(Coordinate-based change listings)
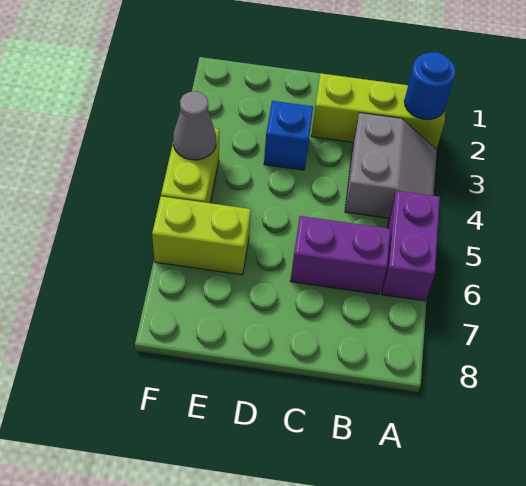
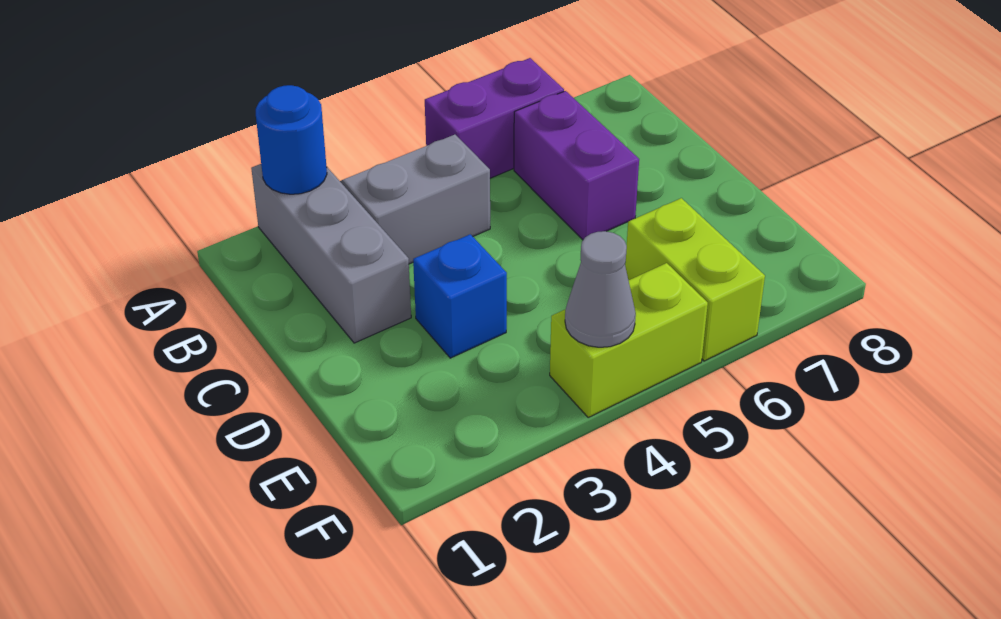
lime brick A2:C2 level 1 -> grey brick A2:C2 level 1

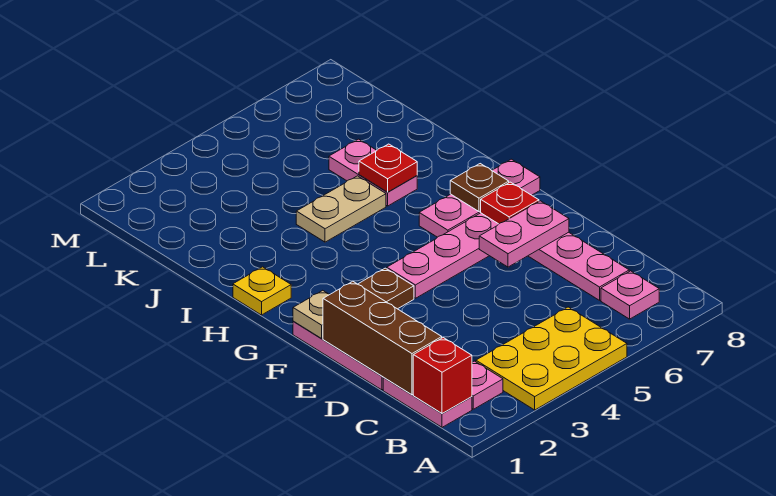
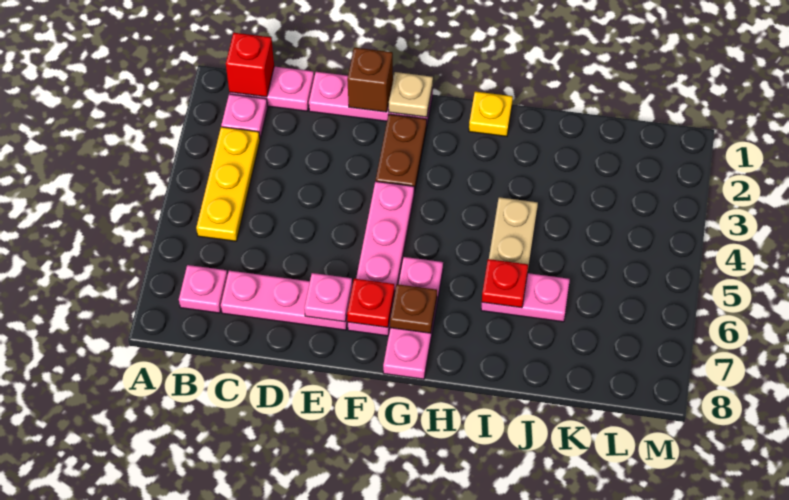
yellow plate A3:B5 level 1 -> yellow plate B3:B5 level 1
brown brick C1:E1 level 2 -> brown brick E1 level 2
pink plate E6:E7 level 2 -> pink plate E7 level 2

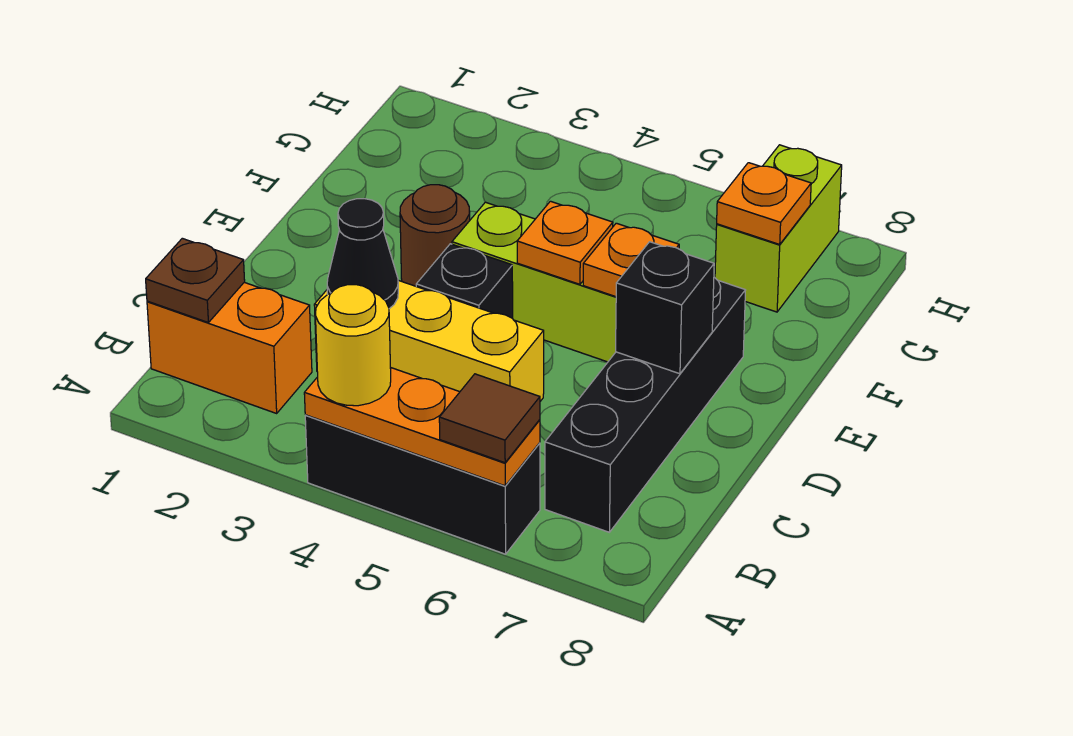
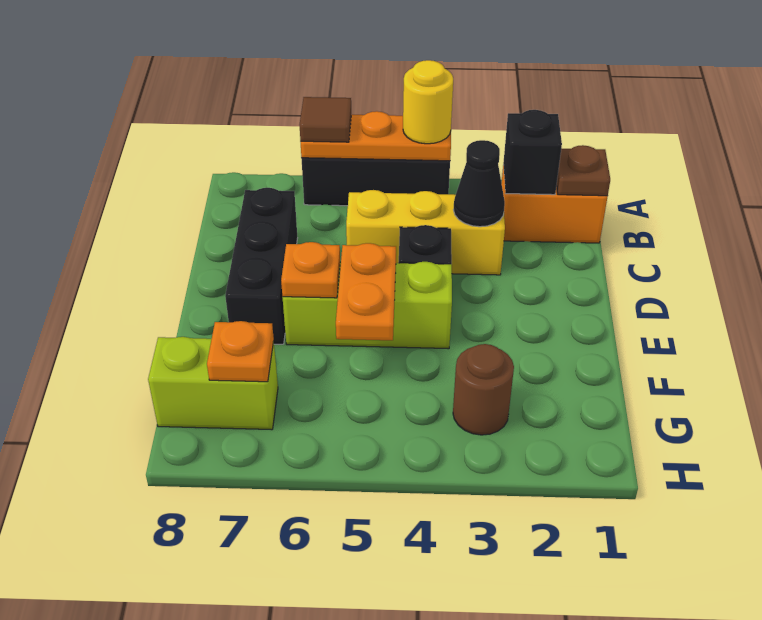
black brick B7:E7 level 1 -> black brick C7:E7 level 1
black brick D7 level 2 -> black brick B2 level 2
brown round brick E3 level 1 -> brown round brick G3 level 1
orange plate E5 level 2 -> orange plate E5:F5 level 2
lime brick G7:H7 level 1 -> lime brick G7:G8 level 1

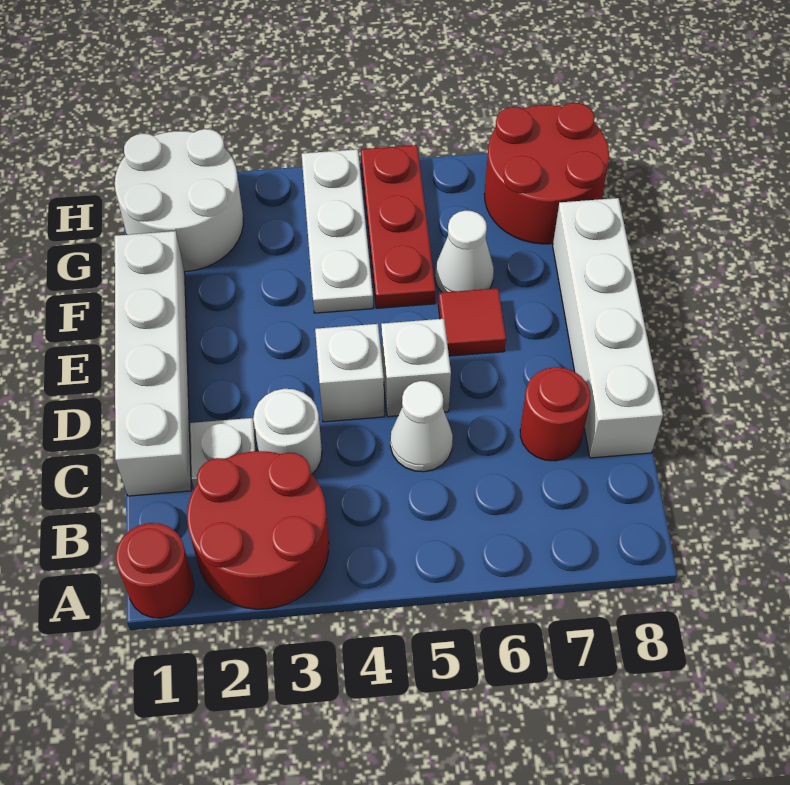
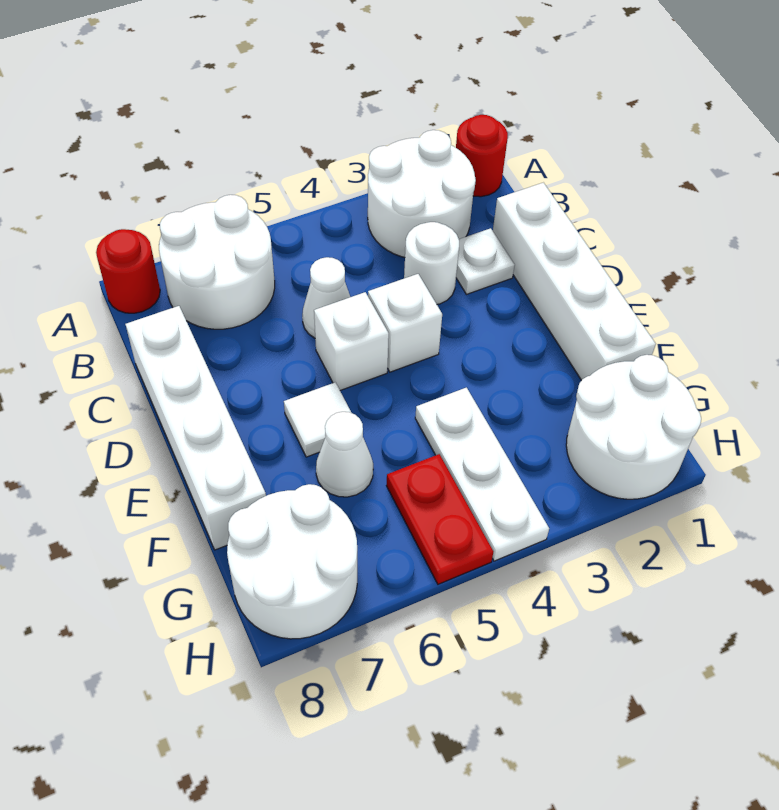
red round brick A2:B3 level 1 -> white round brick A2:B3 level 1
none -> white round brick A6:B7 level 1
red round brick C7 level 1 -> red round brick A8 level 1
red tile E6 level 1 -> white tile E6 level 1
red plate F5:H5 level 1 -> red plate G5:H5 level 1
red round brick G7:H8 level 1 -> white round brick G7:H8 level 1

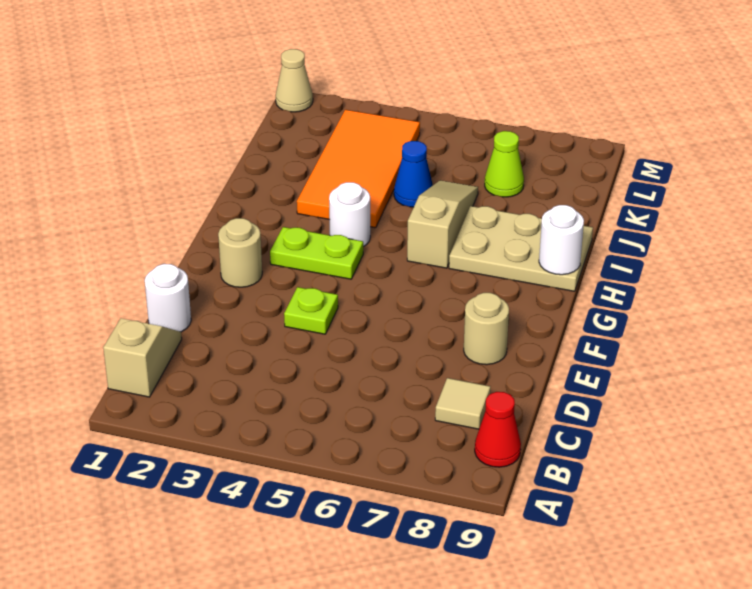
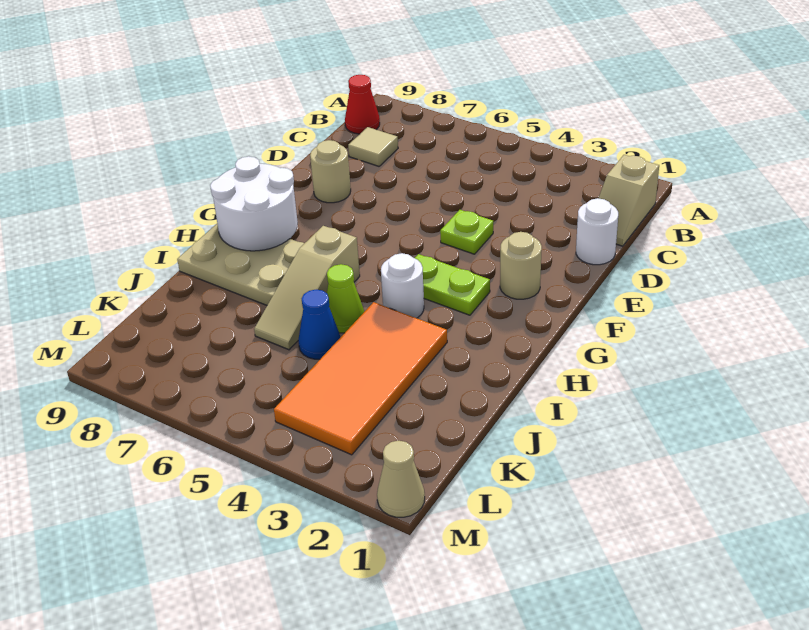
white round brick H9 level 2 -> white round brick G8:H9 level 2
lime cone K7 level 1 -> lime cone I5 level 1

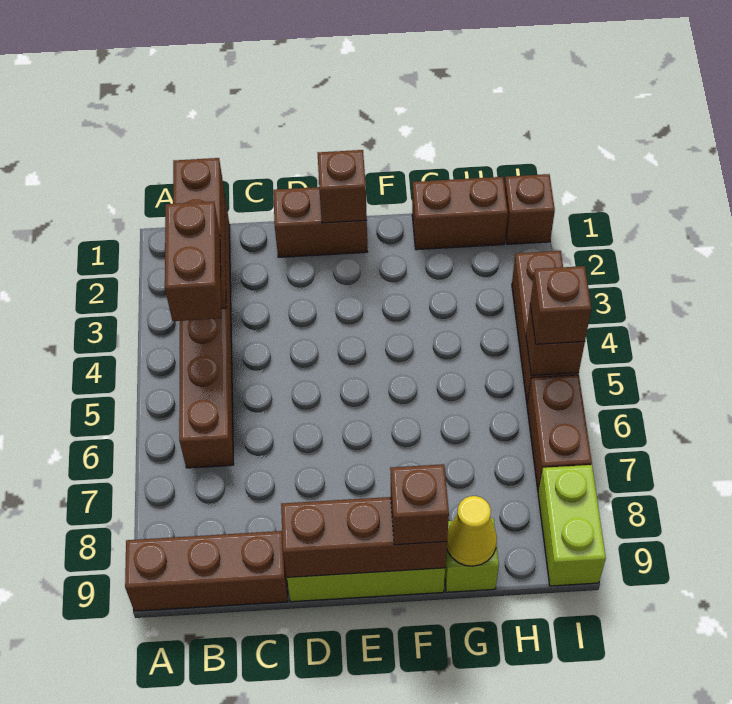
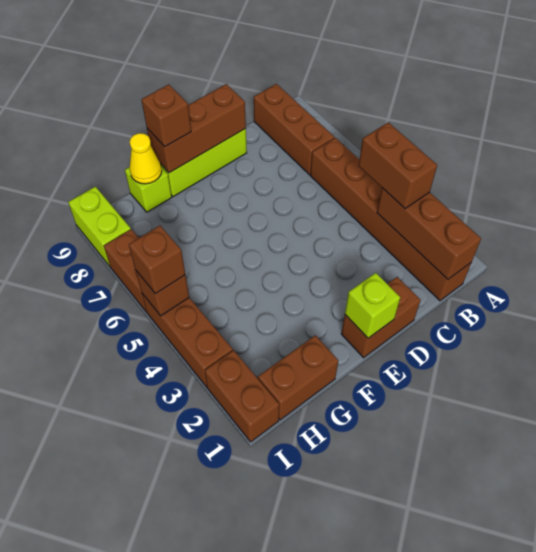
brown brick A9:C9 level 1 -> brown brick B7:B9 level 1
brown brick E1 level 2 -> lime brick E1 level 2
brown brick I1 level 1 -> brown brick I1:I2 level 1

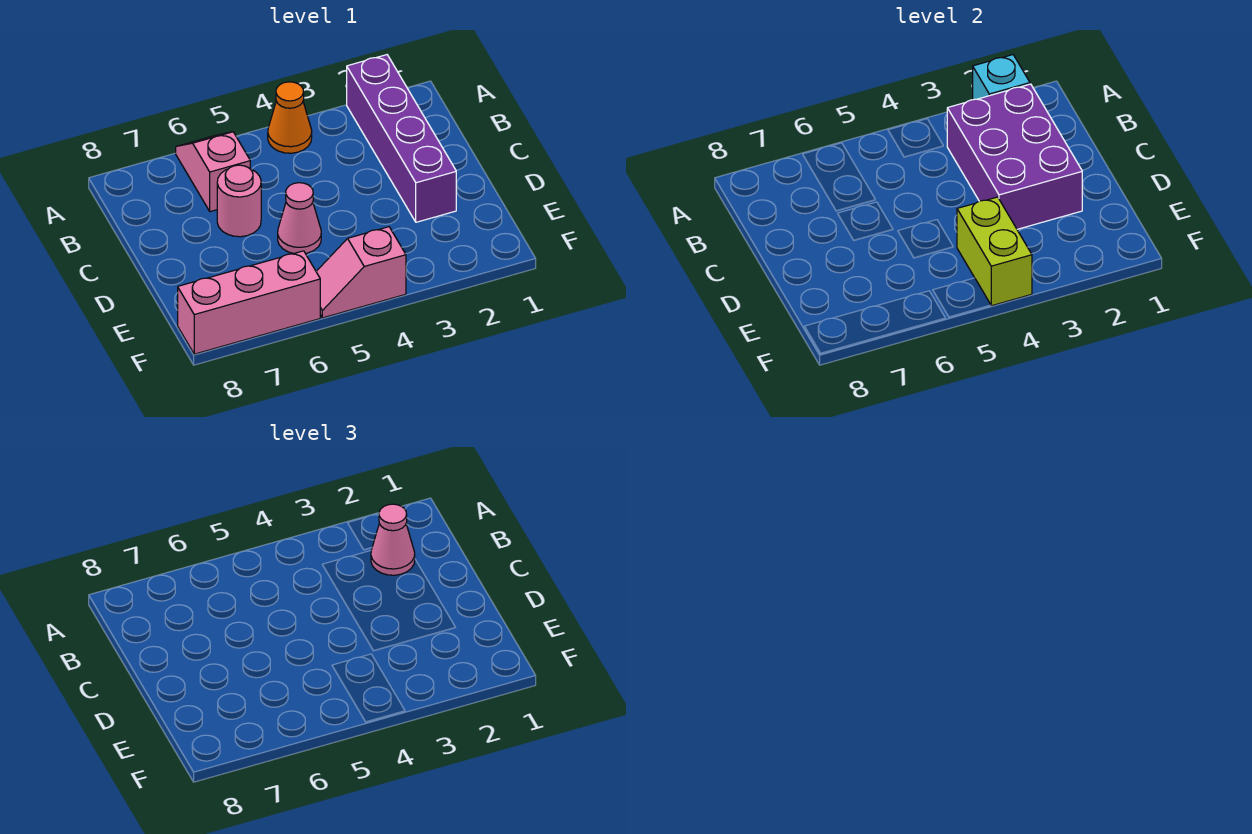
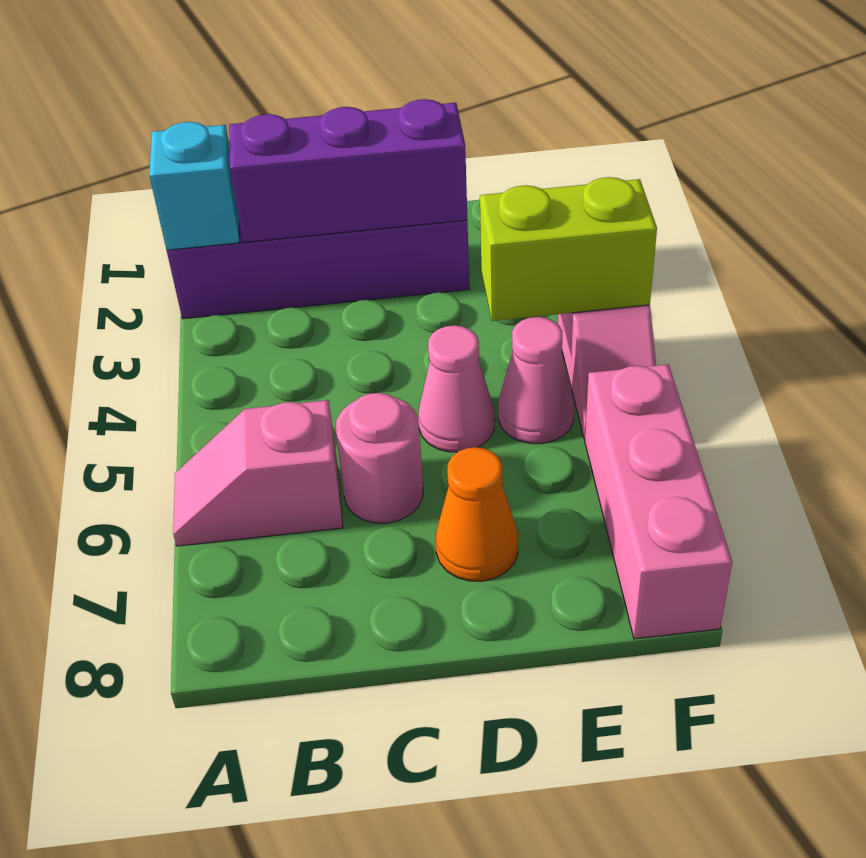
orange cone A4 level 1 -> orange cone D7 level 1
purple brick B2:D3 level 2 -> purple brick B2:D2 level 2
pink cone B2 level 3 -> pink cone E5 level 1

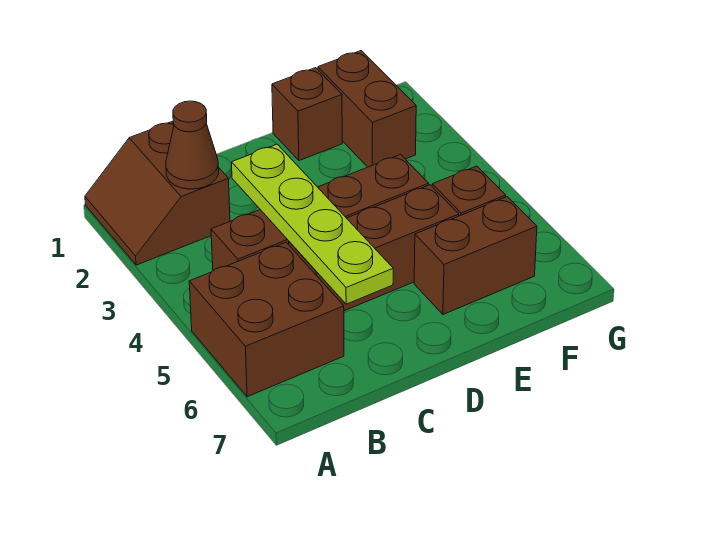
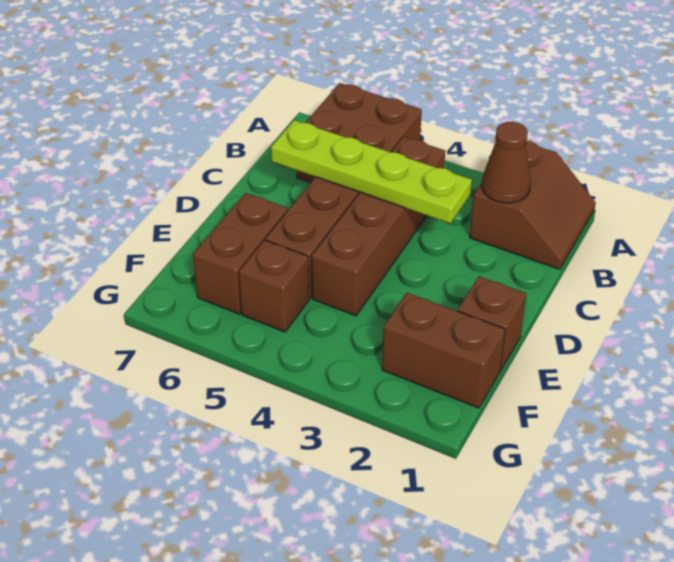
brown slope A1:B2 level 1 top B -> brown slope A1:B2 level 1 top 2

◆ Problem requirements
Scan the entries above for the word "plate". Report the lines that hold it.

◆ Response to this exercise
yellow plate A3:B5 level 1 -> yellow plate B3:B5 level 1
pink plate E6:E7 level 2 -> pink plate E7 level 2
orange plate E5 level 2 -> orange plate E5:F5 level 2
red plate F5:H5 level 1 -> red plate G5:H5 level 1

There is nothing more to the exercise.